• _Activity_
Here the job is to print all of the entries below verbatim and leave out any picture.

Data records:
Start of Block
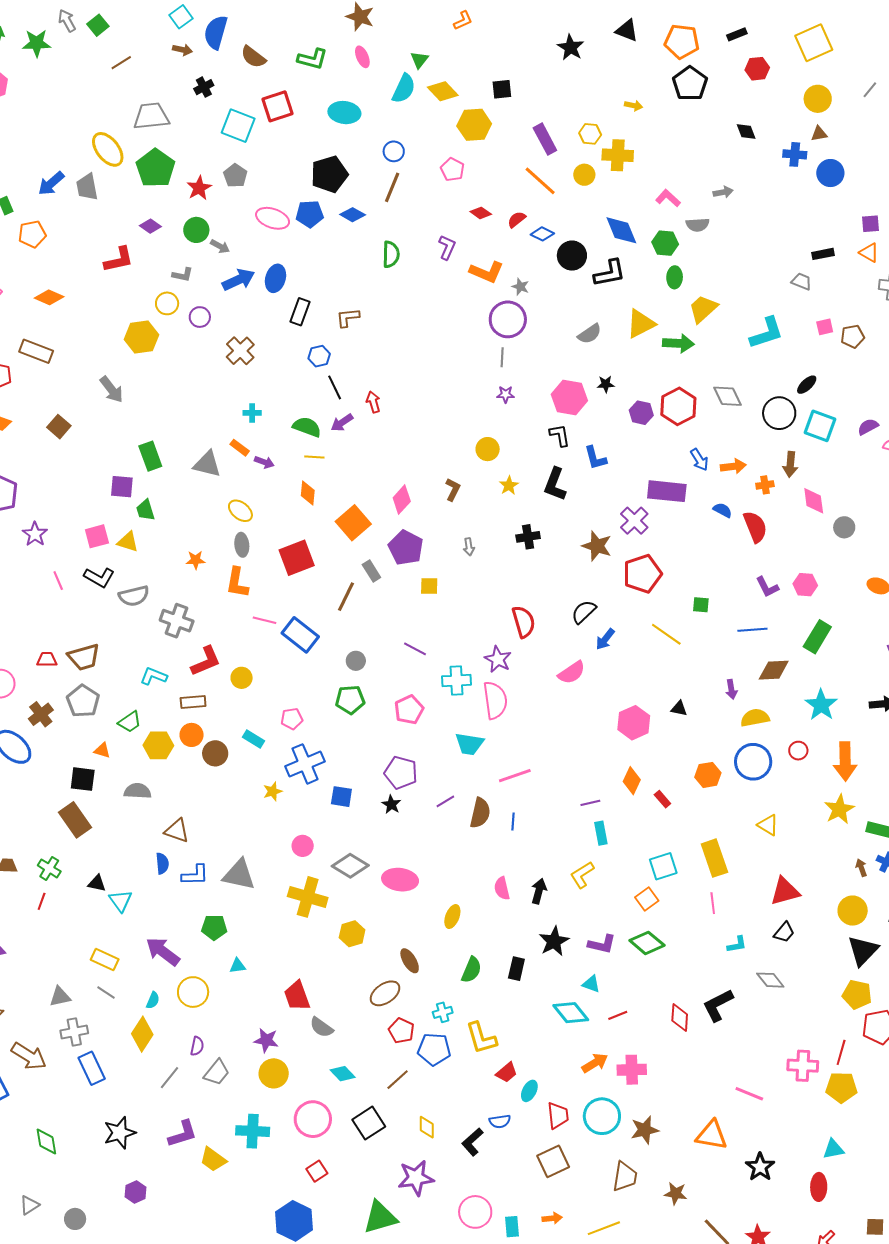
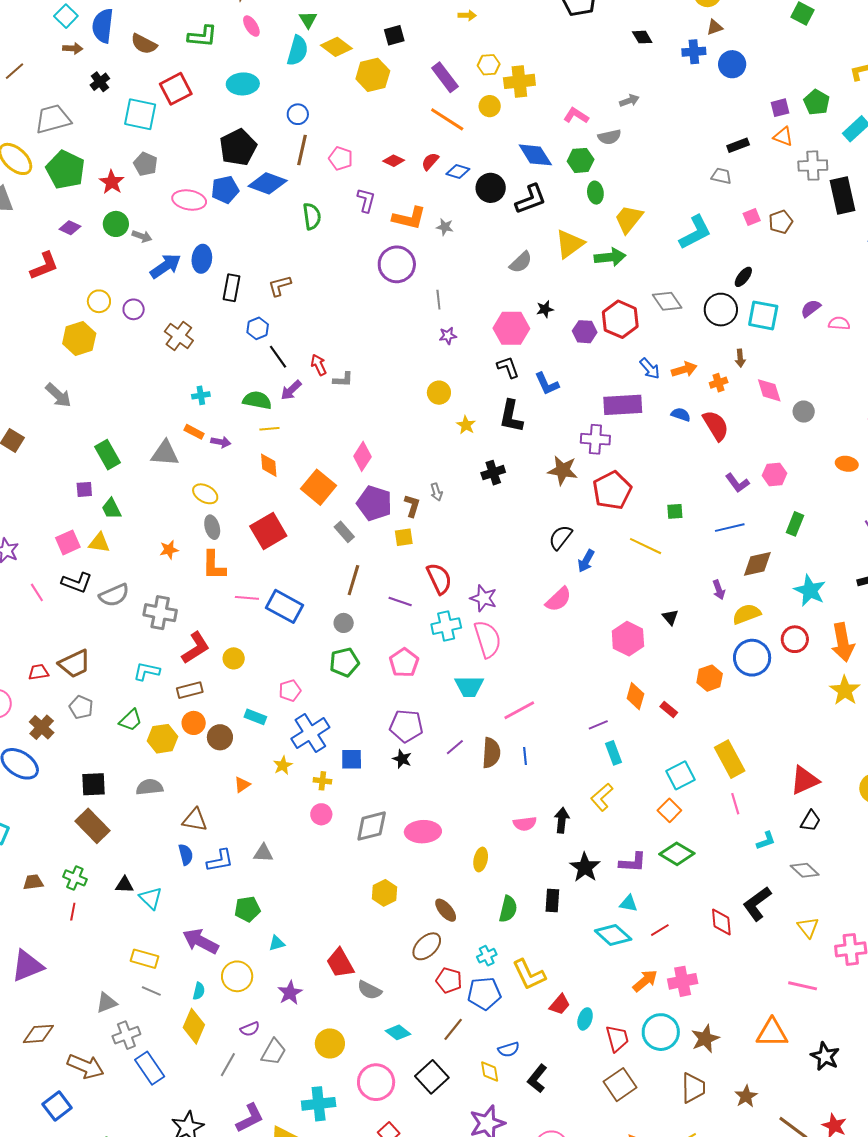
yellow arrow: (634, 106) -> (467, 15), moved
pink pentagon: (452, 169) -> (341, 158), moved
blue diamond: (353, 215) -> (268, 183), size x1.5
gray L-shape: (183, 275) -> (343, 379), moved
purple circle: (508, 319) -> (397, 264), moved
brown arrow: (790, 464) -> (740, 358), size x0.7
purple square: (122, 487) -> (84, 489), size x0.7
brown L-shape: (453, 489) -> (412, 506), moved
purple cross: (634, 521) -> (595, 439), turned -32
brown line: (346, 597) -> (353, 580), moved
red semicircle: (524, 622) -> (439, 579), moved
green rectangle: (817, 637) -> (795, 524), size x0.7
gray pentagon: (83, 701) -> (81, 707), size x0.7
black triangle: (679, 708) -> (670, 617), turned 48
orange triangle: (102, 750) -> (242, 785), moved, turned -42
red circle: (798, 751) -> (795, 639), size x1.4
yellow triangle: (768, 825) -> (808, 927), moved, turned 30
gray diamond: (350, 866) -> (372, 826), turned -36
gray triangle: (239, 875) -> (263, 853), size x0.6
pink semicircle: (502, 888) -> (525, 824), turned -75
yellow cross: (308, 897) -> (322, 781), moved, size x0.5
purple star: (266, 1040) -> (290, 993), moved, turned -30
purple semicircle: (197, 1046) -> (250, 1029), turned 66
blue semicircle: (500, 1121) -> (509, 1049), moved
brown star: (676, 1193) -> (746, 1096), turned -30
End of Block
• _Solution for this exercise_
yellow arrow: (634, 106) -> (467, 15), moved
pink pentagon: (452, 169) -> (341, 158), moved
blue diamond: (353, 215) -> (268, 183), size x1.5
gray L-shape: (183, 275) -> (343, 379), moved
purple circle: (508, 319) -> (397, 264), moved
brown arrow: (790, 464) -> (740, 358), size x0.7
purple square: (122, 487) -> (84, 489), size x0.7
brown L-shape: (453, 489) -> (412, 506), moved
purple cross: (634, 521) -> (595, 439), turned -32
brown line: (346, 597) -> (353, 580), moved
red semicircle: (524, 622) -> (439, 579), moved
green rectangle: (817, 637) -> (795, 524), size x0.7
gray pentagon: (83, 701) -> (81, 707), size x0.7
black triangle: (679, 708) -> (670, 617), turned 48
orange triangle: (102, 750) -> (242, 785), moved, turned -42
red circle: (798, 751) -> (795, 639), size x1.4
yellow triangle: (768, 825) -> (808, 927), moved, turned 30
gray diamond: (350, 866) -> (372, 826), turned -36
gray triangle: (239, 875) -> (263, 853), size x0.6
pink semicircle: (502, 888) -> (525, 824), turned -75
yellow cross: (308, 897) -> (322, 781), moved, size x0.5
purple star: (266, 1040) -> (290, 993), moved, turned -30
purple semicircle: (197, 1046) -> (250, 1029), turned 66
blue semicircle: (500, 1121) -> (509, 1049), moved
brown star: (676, 1193) -> (746, 1096), turned -30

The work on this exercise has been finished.